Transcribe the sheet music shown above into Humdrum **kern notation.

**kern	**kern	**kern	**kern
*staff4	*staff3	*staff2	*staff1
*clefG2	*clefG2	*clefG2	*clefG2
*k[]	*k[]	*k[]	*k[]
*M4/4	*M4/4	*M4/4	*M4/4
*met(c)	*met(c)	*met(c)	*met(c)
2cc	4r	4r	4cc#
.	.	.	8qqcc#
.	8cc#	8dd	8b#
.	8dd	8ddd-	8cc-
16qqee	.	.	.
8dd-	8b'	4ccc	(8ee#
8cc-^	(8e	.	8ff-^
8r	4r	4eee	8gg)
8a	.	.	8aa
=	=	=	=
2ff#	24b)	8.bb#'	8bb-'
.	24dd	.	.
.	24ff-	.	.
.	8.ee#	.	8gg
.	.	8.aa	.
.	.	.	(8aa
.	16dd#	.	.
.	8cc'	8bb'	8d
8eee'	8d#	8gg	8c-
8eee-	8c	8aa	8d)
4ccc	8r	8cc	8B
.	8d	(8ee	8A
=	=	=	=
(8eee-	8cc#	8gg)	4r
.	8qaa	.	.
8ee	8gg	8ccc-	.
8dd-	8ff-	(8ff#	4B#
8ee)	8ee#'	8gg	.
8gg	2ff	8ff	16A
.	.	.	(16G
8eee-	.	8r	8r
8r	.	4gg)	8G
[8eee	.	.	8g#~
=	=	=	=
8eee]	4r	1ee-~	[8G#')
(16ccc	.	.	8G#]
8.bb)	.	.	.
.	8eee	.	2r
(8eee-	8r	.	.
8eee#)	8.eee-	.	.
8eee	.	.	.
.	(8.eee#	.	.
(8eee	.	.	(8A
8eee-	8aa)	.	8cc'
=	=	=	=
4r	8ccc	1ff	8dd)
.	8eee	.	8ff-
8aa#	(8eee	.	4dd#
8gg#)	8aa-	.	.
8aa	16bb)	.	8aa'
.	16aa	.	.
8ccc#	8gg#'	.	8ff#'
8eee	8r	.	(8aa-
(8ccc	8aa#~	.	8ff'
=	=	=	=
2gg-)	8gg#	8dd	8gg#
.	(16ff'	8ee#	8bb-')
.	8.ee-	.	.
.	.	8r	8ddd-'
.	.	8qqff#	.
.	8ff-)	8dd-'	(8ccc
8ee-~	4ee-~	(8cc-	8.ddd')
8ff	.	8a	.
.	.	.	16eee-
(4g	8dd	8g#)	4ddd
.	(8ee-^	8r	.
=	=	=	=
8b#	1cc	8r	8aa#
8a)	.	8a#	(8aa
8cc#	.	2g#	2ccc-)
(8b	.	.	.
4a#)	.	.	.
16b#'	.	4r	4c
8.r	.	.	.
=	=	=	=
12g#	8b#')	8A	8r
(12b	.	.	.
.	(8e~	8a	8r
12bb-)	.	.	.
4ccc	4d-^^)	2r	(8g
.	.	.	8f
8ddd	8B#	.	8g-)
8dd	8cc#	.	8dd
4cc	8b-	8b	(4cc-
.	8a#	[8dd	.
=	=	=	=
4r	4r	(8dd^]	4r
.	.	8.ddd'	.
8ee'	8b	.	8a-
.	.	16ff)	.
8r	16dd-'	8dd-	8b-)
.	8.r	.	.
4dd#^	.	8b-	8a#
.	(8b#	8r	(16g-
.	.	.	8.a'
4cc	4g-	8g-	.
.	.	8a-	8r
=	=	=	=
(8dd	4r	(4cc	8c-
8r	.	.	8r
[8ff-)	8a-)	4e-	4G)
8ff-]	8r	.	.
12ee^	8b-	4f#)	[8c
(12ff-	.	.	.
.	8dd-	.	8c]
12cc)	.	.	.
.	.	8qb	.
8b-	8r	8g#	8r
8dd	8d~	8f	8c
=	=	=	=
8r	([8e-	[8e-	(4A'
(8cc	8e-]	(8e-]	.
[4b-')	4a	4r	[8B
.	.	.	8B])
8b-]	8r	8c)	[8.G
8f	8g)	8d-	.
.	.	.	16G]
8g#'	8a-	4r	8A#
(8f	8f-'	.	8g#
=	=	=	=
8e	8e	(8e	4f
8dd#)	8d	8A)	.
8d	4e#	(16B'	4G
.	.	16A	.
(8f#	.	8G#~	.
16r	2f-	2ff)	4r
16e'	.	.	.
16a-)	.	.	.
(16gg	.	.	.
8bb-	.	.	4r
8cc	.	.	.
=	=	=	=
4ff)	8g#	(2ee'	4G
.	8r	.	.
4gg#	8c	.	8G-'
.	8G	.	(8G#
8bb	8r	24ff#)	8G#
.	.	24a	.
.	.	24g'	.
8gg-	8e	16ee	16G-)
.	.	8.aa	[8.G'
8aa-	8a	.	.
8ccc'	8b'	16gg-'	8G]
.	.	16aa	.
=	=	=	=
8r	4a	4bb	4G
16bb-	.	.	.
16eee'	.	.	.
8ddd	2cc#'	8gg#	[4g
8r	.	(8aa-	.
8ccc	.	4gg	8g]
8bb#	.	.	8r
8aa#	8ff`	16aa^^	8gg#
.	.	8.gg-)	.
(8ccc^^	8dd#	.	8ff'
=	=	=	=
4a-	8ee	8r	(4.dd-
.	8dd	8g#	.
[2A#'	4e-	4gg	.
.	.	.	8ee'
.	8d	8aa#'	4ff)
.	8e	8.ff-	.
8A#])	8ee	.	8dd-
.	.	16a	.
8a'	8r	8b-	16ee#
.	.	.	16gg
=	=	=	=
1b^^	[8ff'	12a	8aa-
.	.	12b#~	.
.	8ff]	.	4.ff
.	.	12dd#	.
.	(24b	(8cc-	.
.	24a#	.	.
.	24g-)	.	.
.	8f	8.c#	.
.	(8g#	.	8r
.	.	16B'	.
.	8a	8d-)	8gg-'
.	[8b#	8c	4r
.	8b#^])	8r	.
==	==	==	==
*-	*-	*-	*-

----

** INSTRUCTIONS FOR THE TASK **
Which lines of the listing above contain the string "kern", with case counting? Copy out each such line in full.

** OUTPUT OF THE EXERCISE **
Transcribe the sheet music shown above into Humdrum **kern notation.
**kern	**kern	**kern	**kern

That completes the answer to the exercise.